▸ RECORDS:

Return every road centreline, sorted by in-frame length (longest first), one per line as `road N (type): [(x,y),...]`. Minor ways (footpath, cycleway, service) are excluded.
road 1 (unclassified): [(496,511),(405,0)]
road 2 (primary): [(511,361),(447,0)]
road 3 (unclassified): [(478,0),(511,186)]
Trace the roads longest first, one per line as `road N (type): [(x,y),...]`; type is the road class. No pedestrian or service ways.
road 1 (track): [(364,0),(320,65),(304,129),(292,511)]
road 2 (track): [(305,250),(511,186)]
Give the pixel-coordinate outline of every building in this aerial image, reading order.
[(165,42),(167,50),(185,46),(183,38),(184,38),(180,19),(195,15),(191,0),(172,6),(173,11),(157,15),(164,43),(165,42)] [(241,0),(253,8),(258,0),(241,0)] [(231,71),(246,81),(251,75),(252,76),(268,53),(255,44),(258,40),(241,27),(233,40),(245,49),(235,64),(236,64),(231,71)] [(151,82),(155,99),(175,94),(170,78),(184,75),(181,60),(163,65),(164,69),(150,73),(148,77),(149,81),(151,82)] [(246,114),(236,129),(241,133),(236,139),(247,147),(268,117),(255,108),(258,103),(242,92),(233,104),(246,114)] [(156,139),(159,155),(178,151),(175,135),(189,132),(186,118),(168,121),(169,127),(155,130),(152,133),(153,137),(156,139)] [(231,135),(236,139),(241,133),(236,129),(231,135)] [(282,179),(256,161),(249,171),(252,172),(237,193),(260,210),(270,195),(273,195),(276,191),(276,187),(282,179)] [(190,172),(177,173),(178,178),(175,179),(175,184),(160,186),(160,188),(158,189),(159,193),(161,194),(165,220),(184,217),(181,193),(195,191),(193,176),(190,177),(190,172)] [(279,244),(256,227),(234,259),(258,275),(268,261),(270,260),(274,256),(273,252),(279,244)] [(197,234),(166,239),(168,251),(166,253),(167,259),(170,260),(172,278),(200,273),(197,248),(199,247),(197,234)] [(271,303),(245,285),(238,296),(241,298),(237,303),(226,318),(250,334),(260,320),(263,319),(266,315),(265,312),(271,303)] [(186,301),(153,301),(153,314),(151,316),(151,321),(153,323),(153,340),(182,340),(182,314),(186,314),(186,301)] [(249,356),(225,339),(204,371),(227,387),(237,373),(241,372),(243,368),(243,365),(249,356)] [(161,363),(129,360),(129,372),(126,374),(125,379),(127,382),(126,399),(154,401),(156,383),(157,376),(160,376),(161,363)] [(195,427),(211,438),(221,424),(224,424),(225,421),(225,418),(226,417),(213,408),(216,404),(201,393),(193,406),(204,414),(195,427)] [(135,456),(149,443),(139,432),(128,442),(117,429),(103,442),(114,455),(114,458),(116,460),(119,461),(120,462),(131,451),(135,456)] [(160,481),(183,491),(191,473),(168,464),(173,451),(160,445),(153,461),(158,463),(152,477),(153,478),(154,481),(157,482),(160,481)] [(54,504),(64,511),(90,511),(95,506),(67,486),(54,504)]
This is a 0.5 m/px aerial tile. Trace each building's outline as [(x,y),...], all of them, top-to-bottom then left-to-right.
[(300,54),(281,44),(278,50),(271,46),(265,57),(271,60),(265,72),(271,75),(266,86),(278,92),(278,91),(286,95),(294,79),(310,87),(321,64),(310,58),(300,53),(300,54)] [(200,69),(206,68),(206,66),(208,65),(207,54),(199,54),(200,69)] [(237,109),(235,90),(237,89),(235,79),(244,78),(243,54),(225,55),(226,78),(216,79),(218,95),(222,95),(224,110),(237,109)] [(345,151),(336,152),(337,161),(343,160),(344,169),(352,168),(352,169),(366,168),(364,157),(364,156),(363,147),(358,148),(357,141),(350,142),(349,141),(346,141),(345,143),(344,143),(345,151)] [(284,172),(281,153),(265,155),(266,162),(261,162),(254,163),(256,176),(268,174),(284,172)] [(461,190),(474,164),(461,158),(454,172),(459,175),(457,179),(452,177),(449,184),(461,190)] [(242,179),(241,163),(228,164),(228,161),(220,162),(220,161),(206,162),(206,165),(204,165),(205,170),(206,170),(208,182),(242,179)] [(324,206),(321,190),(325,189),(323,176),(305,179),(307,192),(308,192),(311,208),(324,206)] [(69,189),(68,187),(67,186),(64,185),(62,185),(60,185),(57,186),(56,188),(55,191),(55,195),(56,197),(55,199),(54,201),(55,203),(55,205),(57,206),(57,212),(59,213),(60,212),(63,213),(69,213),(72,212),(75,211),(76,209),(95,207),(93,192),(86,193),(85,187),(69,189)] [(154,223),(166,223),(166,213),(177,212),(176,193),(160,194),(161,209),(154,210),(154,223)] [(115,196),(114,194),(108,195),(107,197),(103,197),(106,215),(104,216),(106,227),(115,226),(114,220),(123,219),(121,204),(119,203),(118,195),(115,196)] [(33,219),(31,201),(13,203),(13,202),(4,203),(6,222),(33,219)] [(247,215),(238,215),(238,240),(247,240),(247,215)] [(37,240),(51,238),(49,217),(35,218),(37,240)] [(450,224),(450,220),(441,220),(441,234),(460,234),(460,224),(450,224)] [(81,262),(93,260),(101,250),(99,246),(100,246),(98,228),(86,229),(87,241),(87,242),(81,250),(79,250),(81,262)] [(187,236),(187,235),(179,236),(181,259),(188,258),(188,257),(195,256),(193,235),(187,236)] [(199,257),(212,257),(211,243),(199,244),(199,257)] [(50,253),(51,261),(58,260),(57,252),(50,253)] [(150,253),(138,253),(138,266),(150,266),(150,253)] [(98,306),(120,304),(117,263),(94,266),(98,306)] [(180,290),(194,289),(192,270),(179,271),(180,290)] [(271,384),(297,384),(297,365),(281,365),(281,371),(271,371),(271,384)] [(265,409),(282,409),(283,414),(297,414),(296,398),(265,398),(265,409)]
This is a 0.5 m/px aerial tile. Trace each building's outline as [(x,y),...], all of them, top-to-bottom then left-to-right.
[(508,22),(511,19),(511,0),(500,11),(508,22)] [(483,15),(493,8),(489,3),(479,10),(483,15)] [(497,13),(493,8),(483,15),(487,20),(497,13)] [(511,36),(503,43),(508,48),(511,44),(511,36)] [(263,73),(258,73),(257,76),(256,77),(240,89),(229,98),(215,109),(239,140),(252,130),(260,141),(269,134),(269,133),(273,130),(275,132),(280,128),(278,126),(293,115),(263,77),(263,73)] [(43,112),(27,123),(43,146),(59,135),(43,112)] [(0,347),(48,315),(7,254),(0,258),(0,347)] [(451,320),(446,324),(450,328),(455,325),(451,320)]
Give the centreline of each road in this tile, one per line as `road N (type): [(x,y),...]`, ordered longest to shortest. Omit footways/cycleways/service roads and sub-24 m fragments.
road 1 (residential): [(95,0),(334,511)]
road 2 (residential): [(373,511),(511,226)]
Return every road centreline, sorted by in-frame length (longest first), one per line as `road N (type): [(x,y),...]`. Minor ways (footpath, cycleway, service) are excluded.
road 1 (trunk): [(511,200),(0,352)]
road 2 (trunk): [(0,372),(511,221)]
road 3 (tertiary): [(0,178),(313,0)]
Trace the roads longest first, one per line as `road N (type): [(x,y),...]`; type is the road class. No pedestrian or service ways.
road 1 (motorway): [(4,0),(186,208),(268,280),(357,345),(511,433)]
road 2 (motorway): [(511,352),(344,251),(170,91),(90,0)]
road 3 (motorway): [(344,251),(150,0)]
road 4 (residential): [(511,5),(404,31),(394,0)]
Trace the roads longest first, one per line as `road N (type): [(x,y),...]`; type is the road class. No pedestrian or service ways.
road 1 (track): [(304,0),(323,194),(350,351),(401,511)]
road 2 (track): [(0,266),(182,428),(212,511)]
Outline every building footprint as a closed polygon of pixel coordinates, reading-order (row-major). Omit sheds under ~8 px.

▸ TASK PROMPT: Starting at the beginning of the rows and ending at the line that contains "road 3 (unclassified): [(478,0),(511,186)]", rewrite those lines with "centreline" changed to "centerline" and nothing else altered. Give only those lines.

▸ EXERCISE OUTPUT:
Return every road centerline, sorted by in-frame length (longest first), one per line as `road N (type): [(x,y),...]`. Minor ways (footpath, cycleway, service) are excluded.
road 1 (unclassified): [(496,511),(405,0)]
road 2 (primary): [(511,361),(447,0)]
road 3 (unclassified): [(478,0),(511,186)]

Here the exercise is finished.